= YOUR INSTRUCTIONS =
Locate every line below that contains the string "with" and copy each of those lines.

-- start of ITEMS --

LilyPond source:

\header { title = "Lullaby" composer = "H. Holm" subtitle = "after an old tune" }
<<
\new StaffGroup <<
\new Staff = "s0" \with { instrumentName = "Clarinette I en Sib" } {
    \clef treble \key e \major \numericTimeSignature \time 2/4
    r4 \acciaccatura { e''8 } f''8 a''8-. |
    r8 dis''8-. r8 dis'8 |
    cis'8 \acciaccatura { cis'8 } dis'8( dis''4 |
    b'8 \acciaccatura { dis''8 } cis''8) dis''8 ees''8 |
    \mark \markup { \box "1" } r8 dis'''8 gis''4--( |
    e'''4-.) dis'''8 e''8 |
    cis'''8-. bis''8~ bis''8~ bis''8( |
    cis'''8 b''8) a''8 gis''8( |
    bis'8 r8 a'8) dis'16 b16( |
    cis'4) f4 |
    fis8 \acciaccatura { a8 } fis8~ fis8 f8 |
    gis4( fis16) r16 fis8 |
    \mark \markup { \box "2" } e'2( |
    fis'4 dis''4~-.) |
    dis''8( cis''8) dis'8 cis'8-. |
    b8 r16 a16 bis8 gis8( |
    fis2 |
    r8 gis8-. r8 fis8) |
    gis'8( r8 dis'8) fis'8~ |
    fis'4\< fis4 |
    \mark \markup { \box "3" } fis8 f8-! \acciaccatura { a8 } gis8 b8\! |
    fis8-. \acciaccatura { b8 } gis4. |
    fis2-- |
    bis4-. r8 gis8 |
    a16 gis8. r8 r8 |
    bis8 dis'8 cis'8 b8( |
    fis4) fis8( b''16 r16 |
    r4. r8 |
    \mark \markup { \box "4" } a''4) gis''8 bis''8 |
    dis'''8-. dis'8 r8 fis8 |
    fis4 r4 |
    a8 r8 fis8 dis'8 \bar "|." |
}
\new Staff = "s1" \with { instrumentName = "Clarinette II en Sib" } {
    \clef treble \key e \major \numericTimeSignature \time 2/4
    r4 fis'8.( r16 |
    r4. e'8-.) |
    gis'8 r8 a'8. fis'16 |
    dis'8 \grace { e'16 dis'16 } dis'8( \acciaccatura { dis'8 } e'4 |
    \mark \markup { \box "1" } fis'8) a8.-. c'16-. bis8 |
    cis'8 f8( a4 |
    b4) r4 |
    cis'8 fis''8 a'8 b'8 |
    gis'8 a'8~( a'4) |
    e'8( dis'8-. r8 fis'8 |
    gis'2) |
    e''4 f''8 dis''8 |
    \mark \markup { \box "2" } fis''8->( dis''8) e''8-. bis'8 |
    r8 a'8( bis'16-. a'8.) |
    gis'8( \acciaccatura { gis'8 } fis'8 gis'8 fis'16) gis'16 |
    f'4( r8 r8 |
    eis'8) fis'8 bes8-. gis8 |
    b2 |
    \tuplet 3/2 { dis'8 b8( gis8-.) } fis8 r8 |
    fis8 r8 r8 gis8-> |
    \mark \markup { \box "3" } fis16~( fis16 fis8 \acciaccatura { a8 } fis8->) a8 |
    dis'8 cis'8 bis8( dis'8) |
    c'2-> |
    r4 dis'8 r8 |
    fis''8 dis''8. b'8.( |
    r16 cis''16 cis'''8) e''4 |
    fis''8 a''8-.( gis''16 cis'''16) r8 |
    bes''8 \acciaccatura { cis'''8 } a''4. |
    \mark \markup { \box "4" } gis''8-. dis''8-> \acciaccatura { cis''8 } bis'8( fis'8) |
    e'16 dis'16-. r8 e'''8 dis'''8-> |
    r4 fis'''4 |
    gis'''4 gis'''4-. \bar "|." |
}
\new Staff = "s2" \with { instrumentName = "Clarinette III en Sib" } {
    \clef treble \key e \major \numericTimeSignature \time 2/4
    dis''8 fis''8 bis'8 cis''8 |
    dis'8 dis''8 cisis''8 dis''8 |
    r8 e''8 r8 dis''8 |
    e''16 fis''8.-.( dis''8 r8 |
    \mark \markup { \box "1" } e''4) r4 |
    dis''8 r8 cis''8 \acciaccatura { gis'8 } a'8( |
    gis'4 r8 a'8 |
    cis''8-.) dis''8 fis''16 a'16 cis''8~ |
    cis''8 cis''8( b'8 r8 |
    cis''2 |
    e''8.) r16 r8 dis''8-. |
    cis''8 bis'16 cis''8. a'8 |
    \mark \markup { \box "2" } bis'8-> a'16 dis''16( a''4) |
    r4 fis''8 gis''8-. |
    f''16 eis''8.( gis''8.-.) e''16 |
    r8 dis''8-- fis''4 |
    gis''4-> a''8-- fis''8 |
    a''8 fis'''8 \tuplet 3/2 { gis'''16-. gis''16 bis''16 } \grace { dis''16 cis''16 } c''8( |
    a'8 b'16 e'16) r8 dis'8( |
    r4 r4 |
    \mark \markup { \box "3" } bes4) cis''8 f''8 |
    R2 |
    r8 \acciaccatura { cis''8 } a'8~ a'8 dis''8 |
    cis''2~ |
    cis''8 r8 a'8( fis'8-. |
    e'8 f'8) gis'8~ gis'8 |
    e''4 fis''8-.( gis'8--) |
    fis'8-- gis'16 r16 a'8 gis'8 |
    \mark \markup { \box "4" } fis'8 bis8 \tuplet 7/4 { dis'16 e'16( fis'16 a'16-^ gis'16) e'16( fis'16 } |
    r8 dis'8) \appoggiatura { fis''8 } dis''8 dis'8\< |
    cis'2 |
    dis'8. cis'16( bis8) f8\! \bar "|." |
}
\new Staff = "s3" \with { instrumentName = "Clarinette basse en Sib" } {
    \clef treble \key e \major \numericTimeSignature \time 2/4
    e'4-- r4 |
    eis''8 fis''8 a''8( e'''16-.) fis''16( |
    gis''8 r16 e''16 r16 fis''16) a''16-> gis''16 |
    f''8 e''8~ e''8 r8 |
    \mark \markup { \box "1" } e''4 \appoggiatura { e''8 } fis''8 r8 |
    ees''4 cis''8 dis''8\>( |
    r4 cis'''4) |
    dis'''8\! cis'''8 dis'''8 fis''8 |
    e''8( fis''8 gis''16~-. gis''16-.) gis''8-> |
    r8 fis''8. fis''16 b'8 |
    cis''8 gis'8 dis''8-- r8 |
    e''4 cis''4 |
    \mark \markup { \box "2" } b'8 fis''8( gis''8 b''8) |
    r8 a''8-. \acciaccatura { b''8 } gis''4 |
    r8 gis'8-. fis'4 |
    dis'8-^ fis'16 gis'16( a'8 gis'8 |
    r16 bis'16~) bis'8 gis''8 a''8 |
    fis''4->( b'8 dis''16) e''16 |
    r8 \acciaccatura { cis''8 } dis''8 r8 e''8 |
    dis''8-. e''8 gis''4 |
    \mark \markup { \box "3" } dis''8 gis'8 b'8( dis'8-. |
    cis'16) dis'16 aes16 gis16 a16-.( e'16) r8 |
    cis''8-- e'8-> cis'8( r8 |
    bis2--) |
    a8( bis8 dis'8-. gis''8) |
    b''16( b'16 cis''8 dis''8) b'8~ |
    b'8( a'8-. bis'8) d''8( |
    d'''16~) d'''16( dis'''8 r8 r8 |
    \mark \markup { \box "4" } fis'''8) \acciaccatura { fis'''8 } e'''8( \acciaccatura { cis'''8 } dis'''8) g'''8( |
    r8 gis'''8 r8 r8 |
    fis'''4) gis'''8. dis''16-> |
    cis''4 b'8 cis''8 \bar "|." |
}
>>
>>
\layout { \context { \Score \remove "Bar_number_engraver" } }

-- end of ITEMS --

= ANSWER TO THIS PROBLEM =
\new Staff = "s0" \with { instrumentName = "Clarinette I en Sib" } {
\new Staff = "s1" \with { instrumentName = "Clarinette II en Sib" } {
\new Staff = "s2" \with { instrumentName = "Clarinette III en Sib" } {
\new Staff = "s3" \with { instrumentName = "Clarinette basse en Sib" } {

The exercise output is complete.